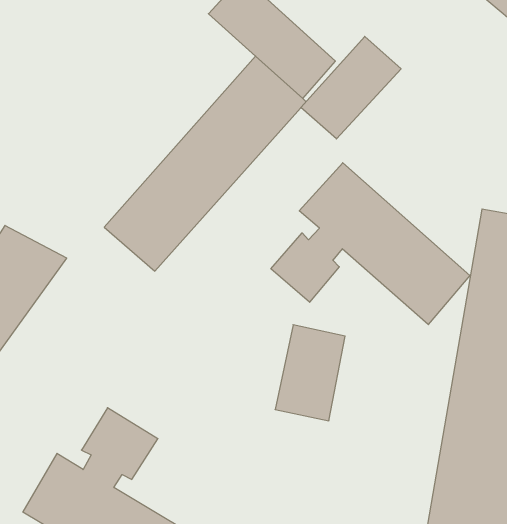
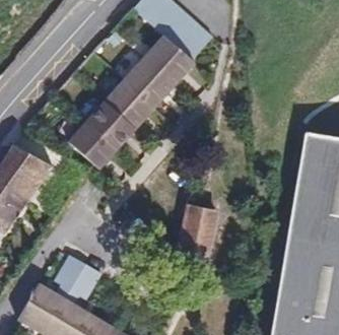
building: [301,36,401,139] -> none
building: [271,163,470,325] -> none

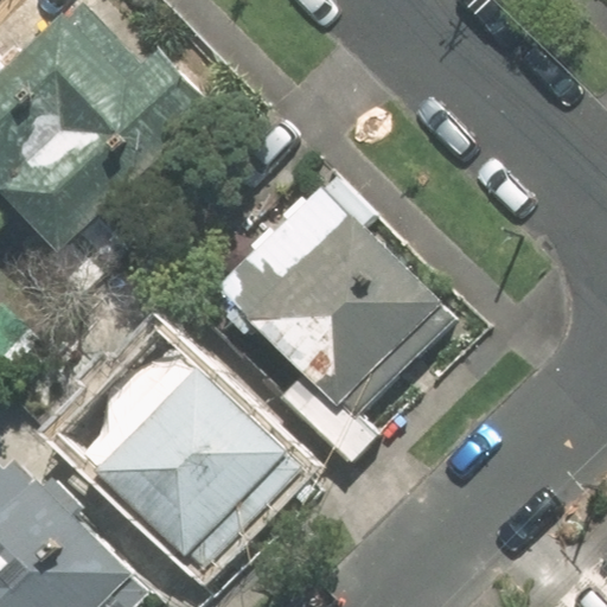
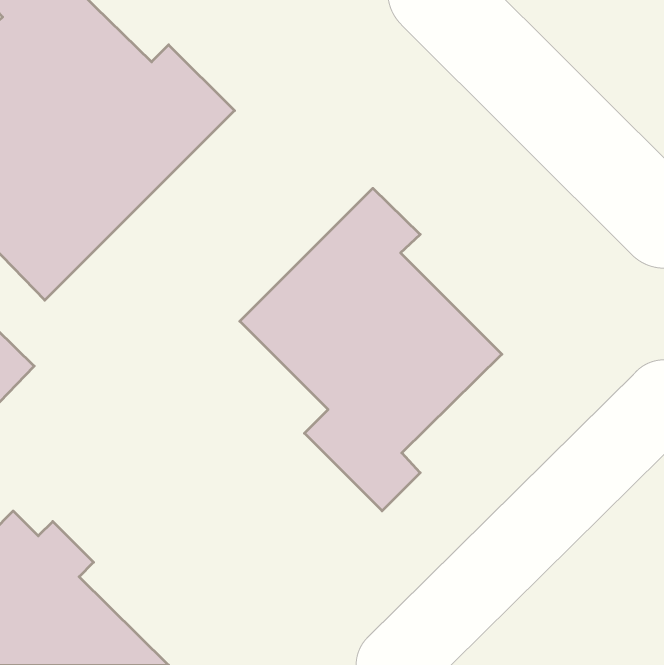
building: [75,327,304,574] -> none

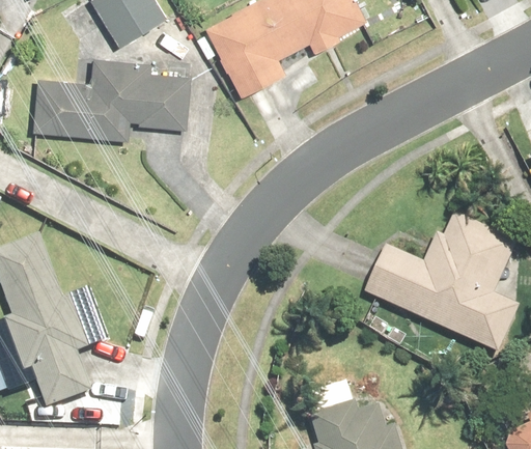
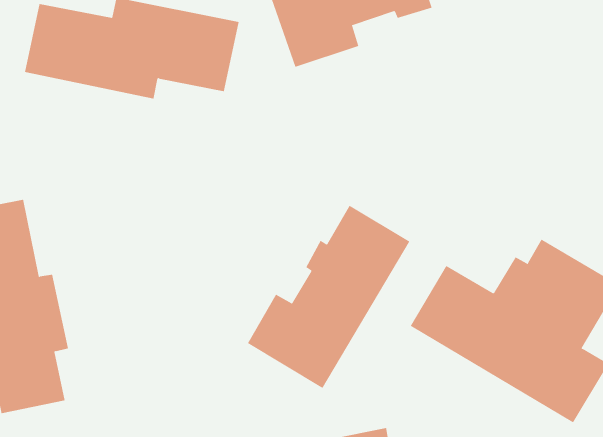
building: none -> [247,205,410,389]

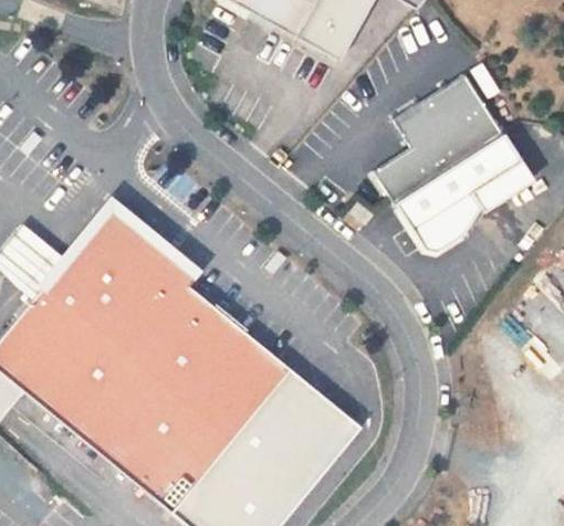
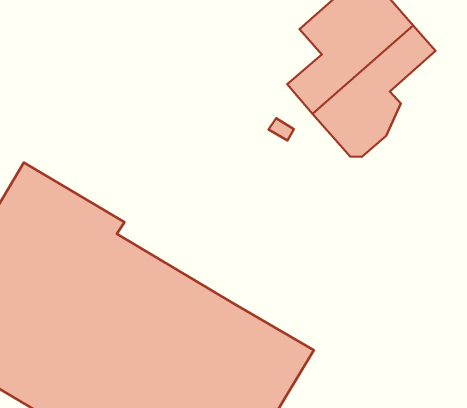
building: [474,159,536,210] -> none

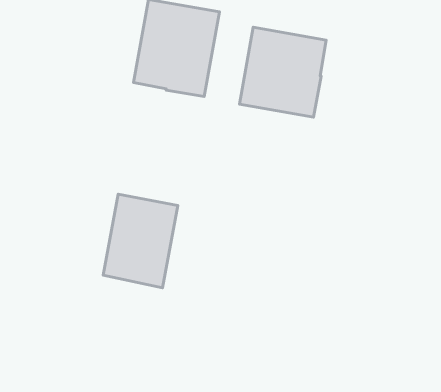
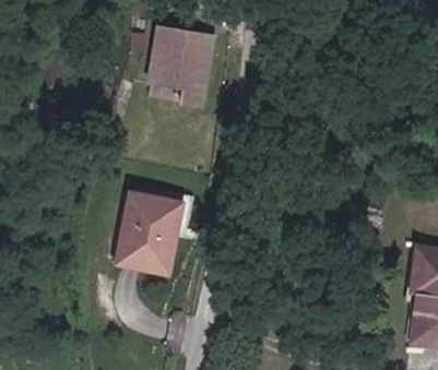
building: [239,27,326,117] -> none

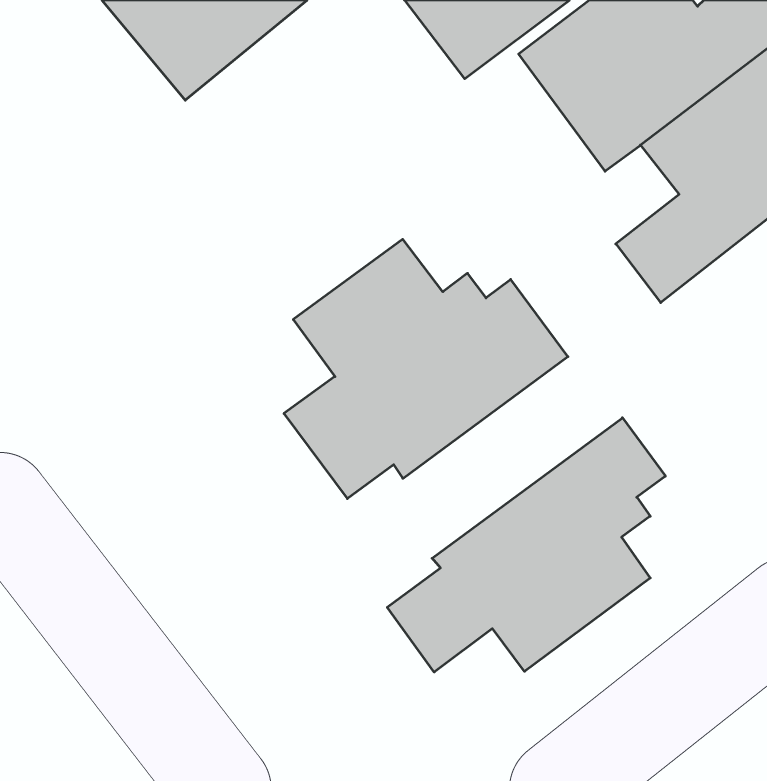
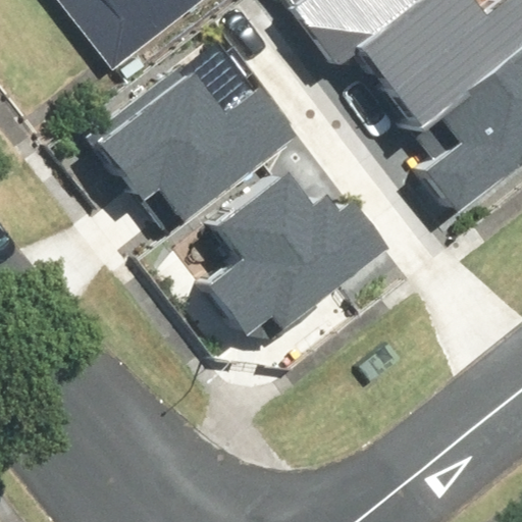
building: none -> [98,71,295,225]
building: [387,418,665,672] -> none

########################################

* [Work to be completed] For this exercise, restate the material exactly and skip every picture.

* [Finished task]
building: [301,36,401,139] -> none
building: [271,163,470,325] -> none

building: [75,327,304,574] -> none

building: none -> [247,205,410,389]

building: [474,159,536,210] -> none

building: [239,27,326,117] -> none

building: none -> [98,71,295,225]
building: [387,418,665,672] -> none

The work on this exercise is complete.